- [Work instruction]: In the entries that follow, repeat exactly the lines from the one that has "FAN pin SIG: D1 -> RX" through the one that has "SCALE3 pin GND: GND -> VIN", but omit pictures.
::::::::
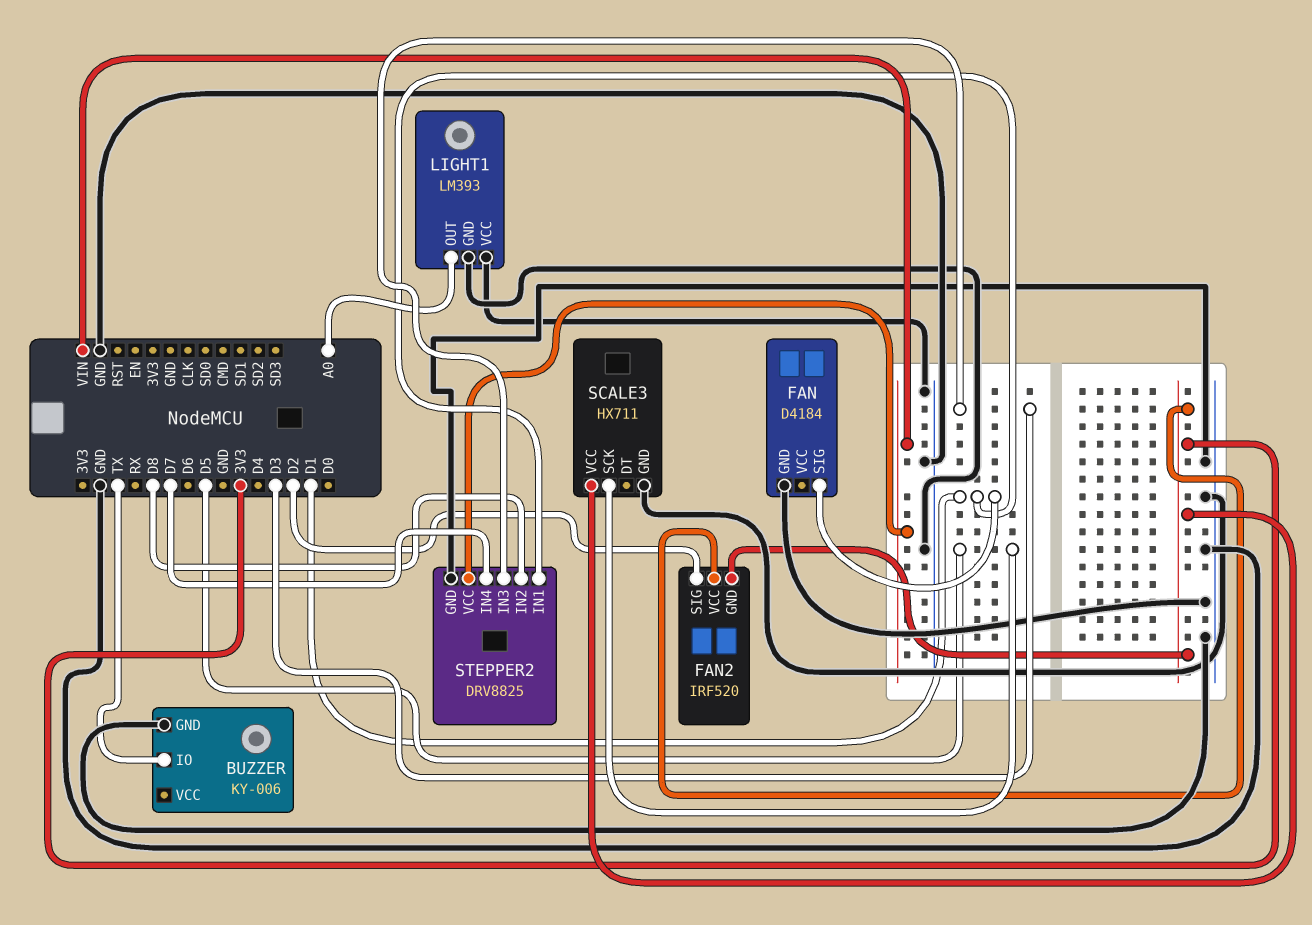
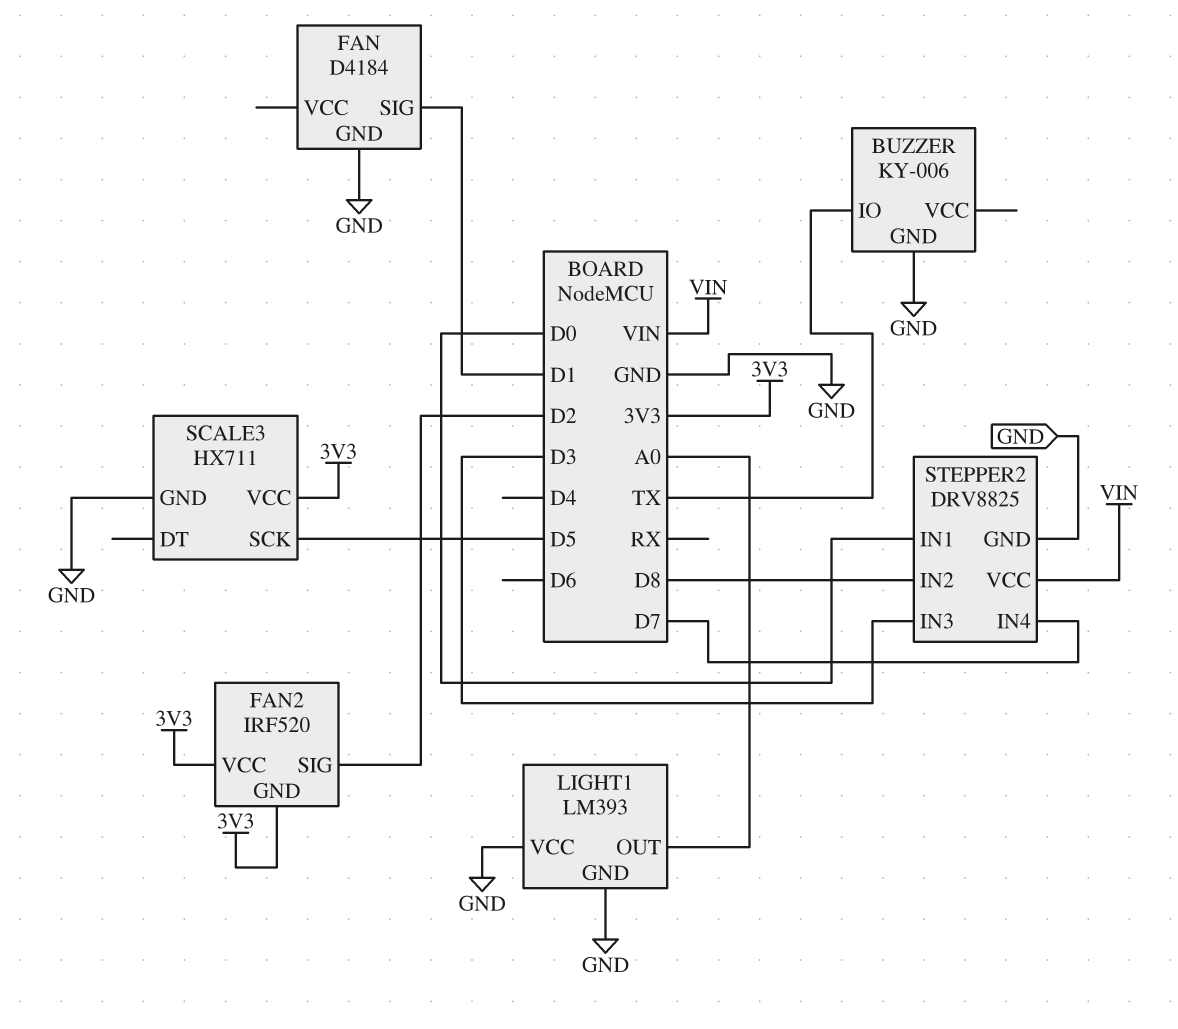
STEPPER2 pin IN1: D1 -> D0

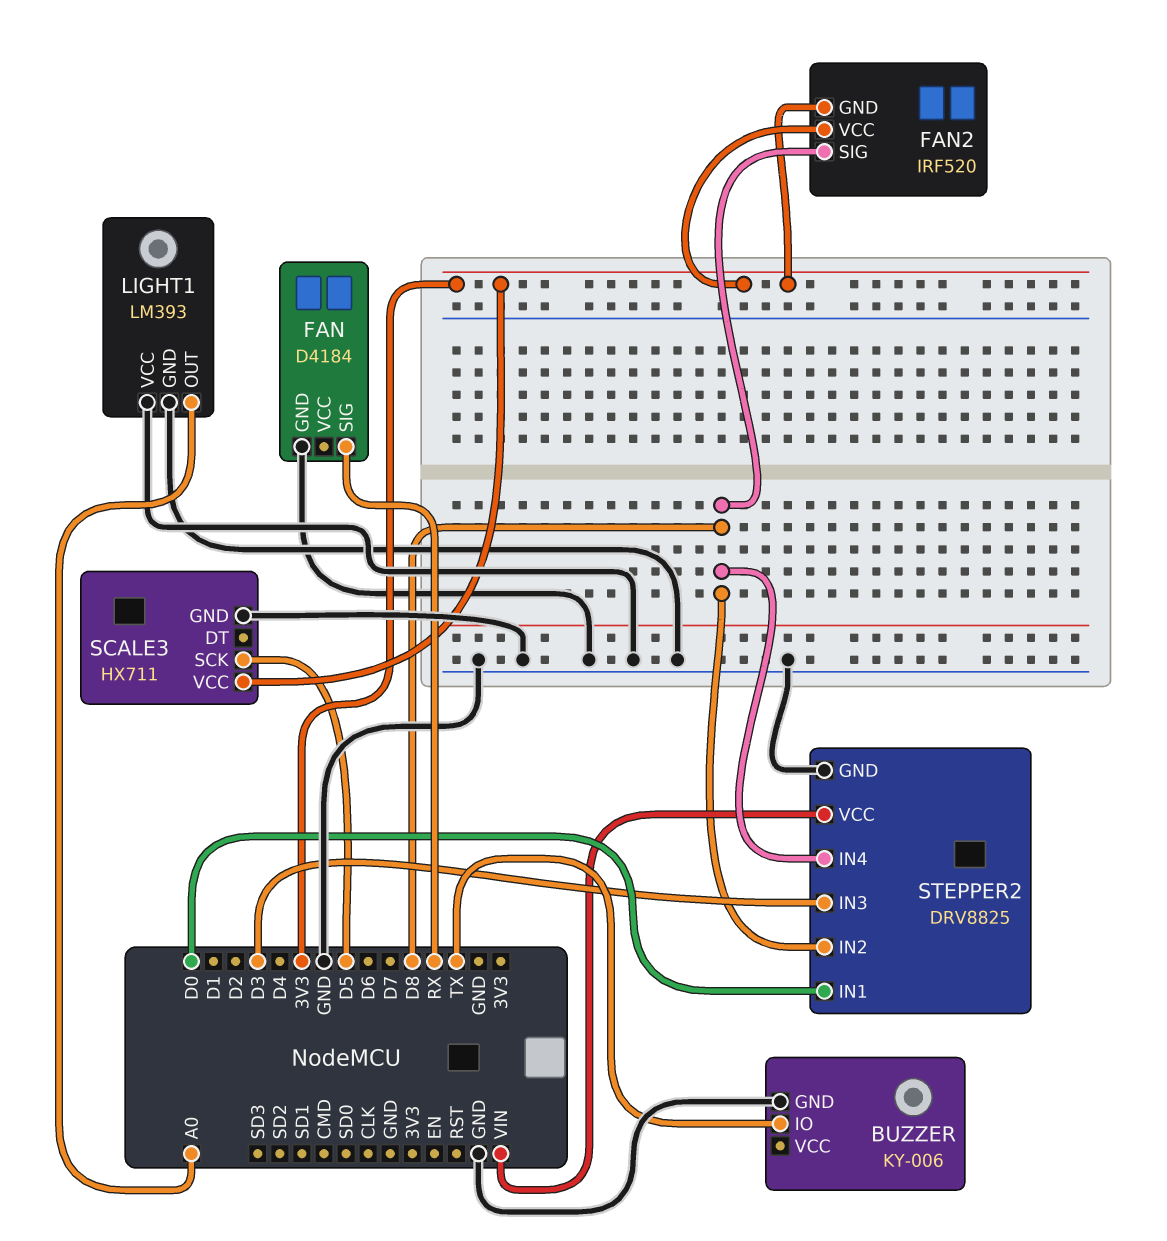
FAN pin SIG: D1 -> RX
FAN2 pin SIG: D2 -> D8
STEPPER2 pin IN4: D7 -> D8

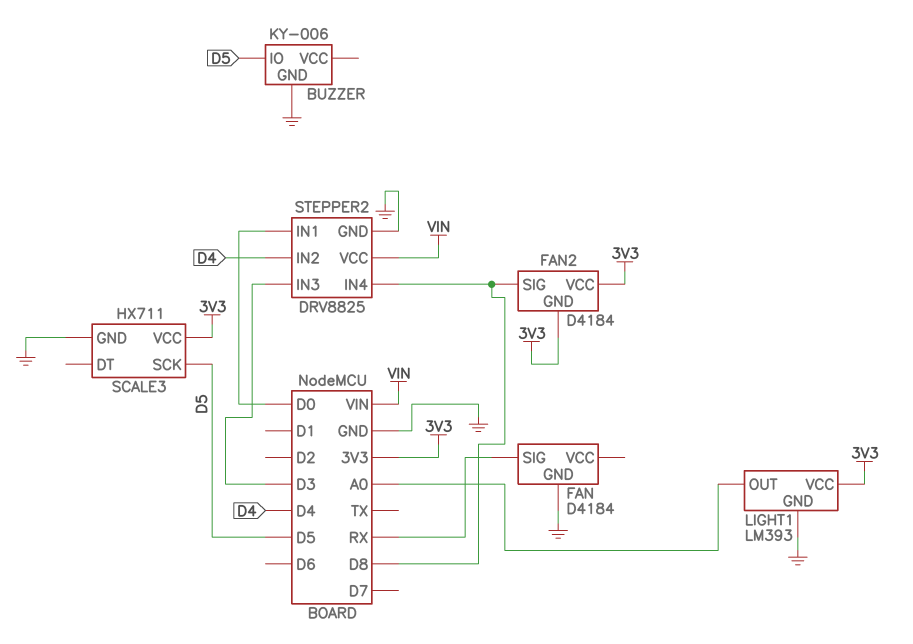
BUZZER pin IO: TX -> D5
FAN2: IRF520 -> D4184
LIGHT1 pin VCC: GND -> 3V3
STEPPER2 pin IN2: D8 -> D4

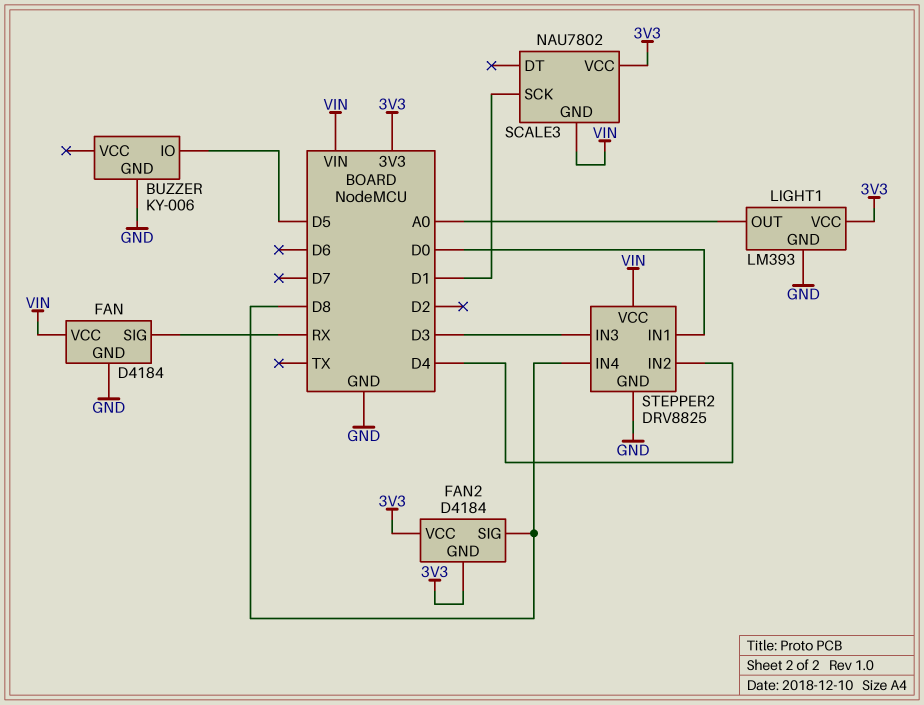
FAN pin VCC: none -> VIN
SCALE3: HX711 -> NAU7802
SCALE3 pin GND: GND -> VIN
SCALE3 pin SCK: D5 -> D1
::::::::
- [Exercise result]:
FAN pin SIG: D1 -> RX
FAN2 pin SIG: D2 -> D8
STEPPER2 pin IN4: D7 -> D8

BUZZER pin IO: TX -> D5
FAN2: IRF520 -> D4184
LIGHT1 pin VCC: GND -> 3V3
STEPPER2 pin IN2: D8 -> D4

FAN pin VCC: none -> VIN
SCALE3: HX711 -> NAU7802
SCALE3 pin GND: GND -> VIN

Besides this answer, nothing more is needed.